◆ **WORK INSTRUCTIONS**
What is printed must match, line for line, the records from their first line through the line containing "nothing => Schere/rosa (2nd from left)", with pictures left out.

◆ **EXERCISE DATA**
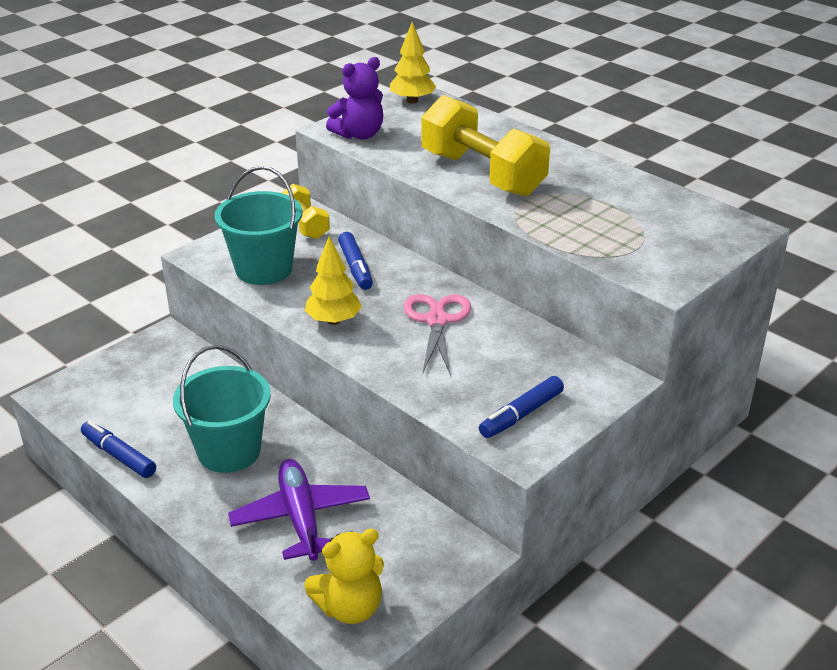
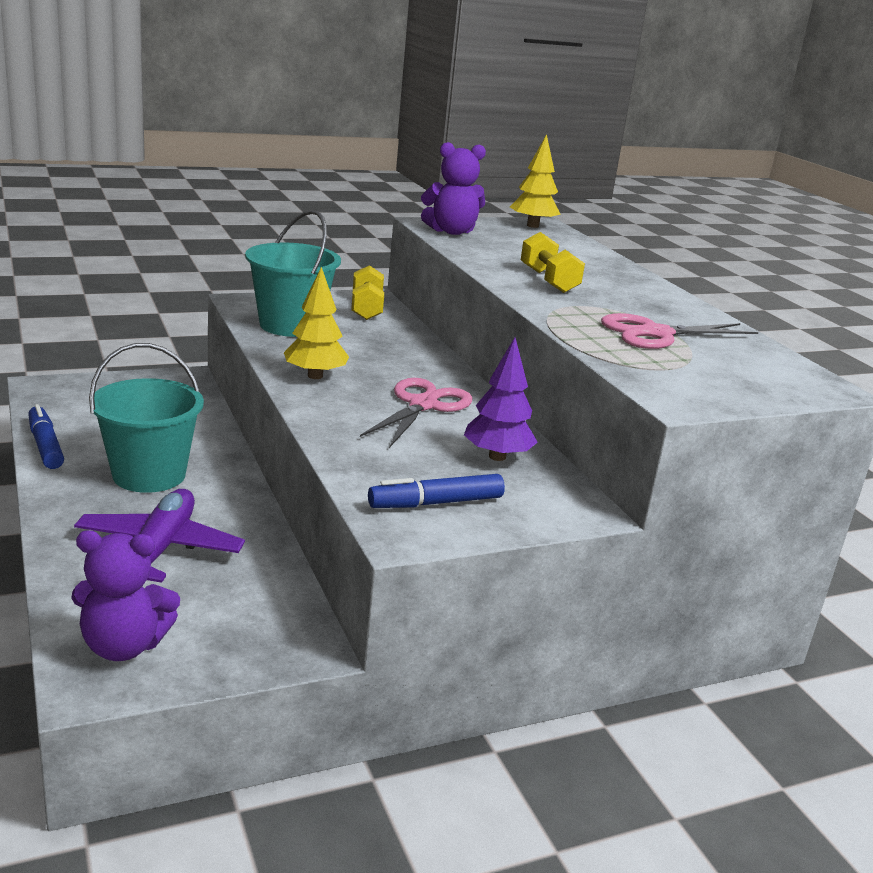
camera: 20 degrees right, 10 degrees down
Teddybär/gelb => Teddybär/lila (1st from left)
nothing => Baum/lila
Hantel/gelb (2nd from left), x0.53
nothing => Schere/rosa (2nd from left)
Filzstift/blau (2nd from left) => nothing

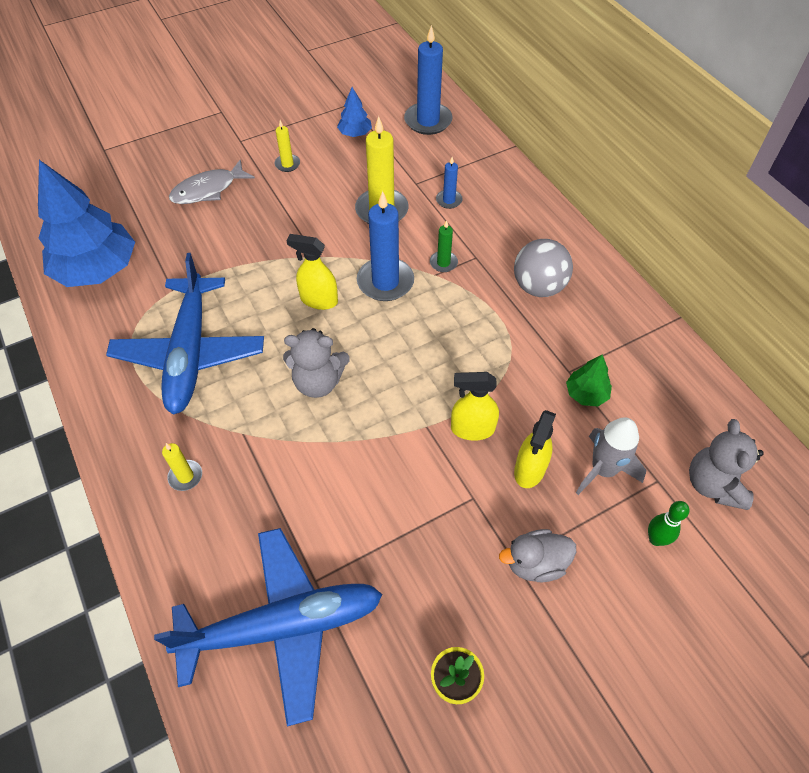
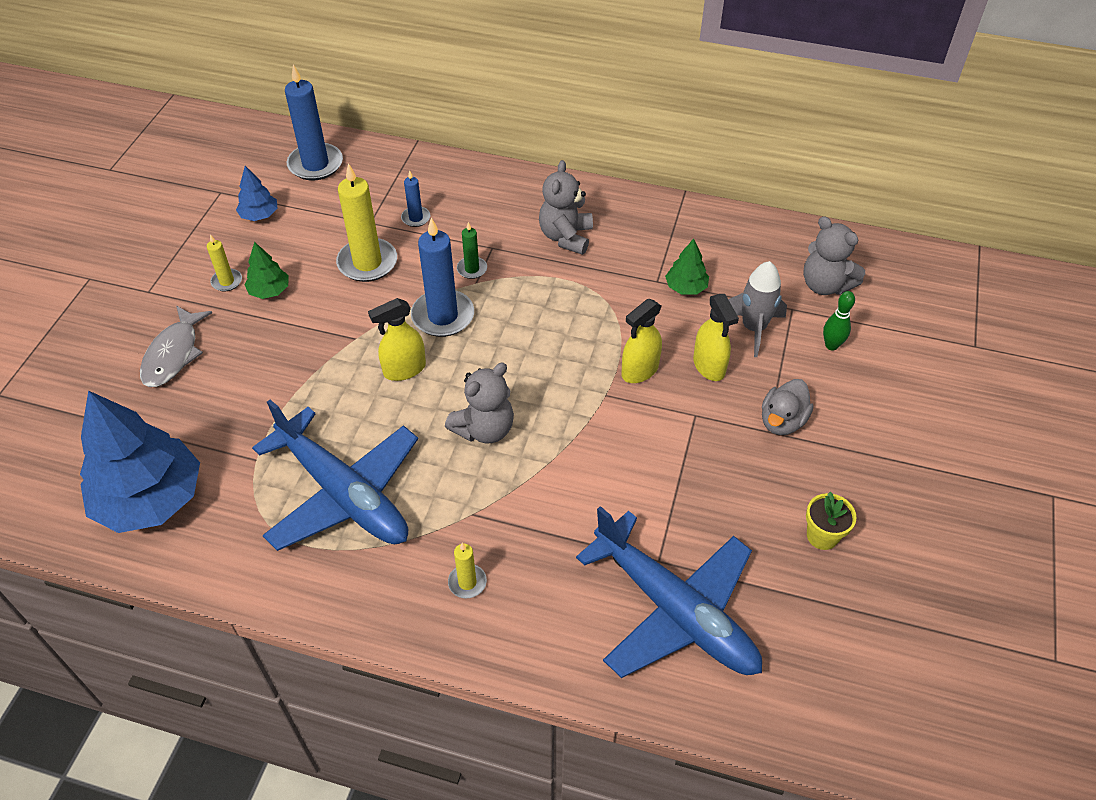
camera: 45 degrees left, 5 degrees down
nothing => Baum/grün (1st from left)
Ball/grau => Teddybär/grau (2nd from left)
Flugzeug/blau (2nd from left), 105 degrees clockwise

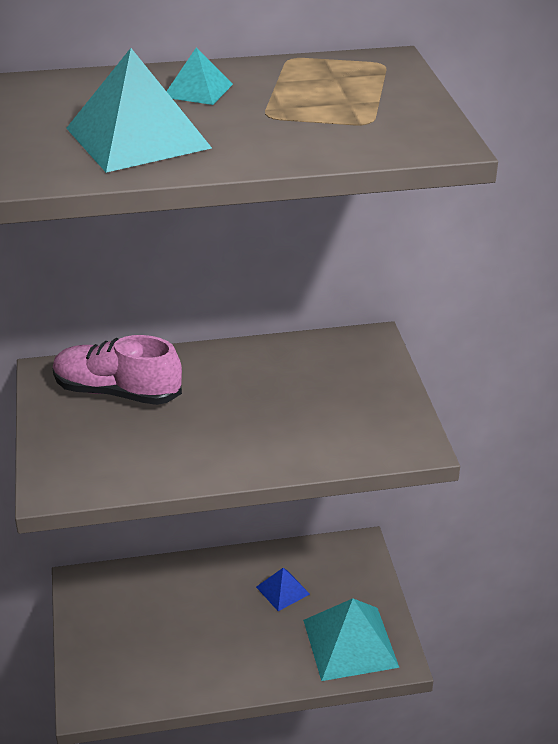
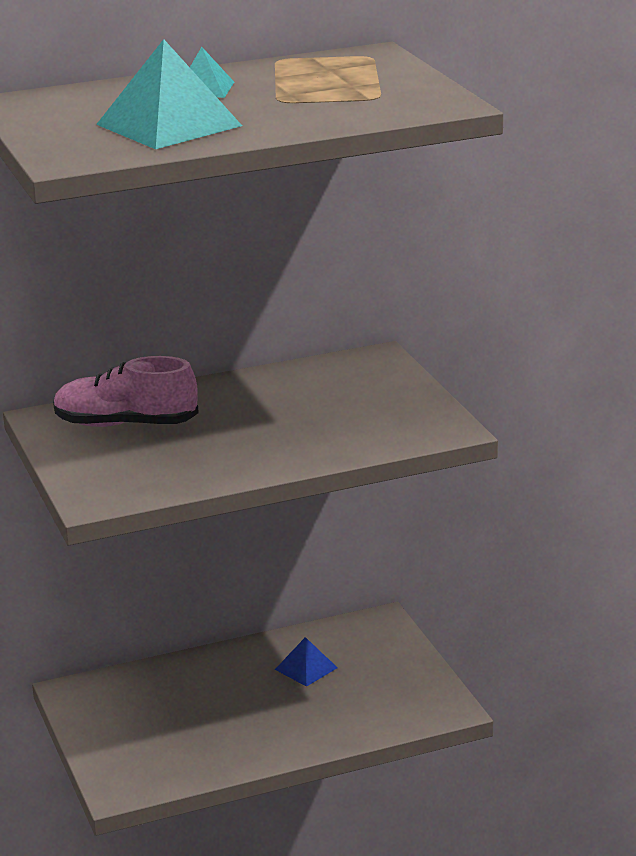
camera: 10 degrees left, 10 degrees down
Pyramide/türkis (3rd from left) => nothing

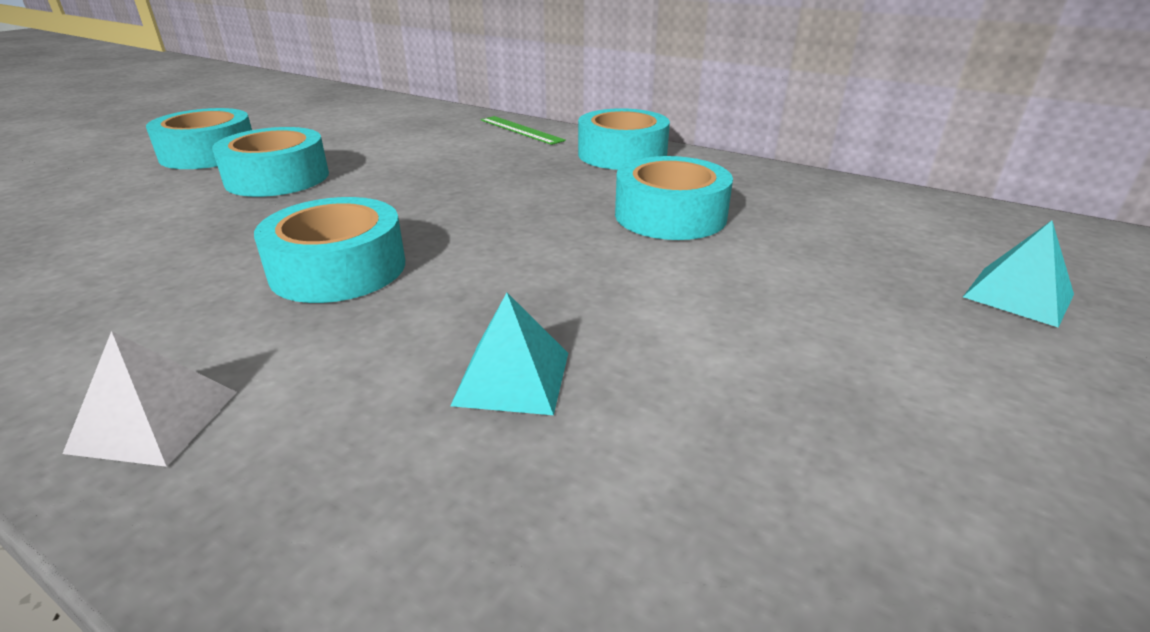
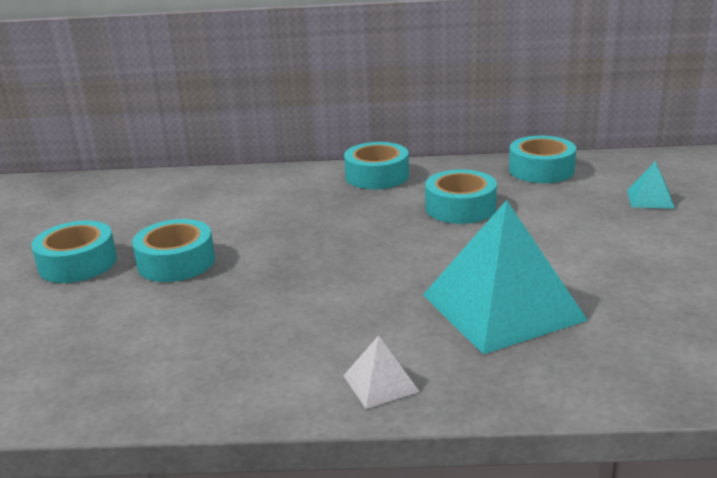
camera: 30 degrees left, 5 degrees down
Pyramide/türkis (1st from left), x2.31
Klebeband/türkis (3rd from left in the first image) => Klebeband/türkis (5th from left), move
Lineal/grün => nothing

◆ **TASK ANSWER**
camera: 20 degrees right, 10 degrees down
Teddybär/gelb => Teddybär/lila (1st from left)
nothing => Baum/lila
Hantel/gelb (2nd from left), x0.53
nothing => Schere/rosa (2nd from left)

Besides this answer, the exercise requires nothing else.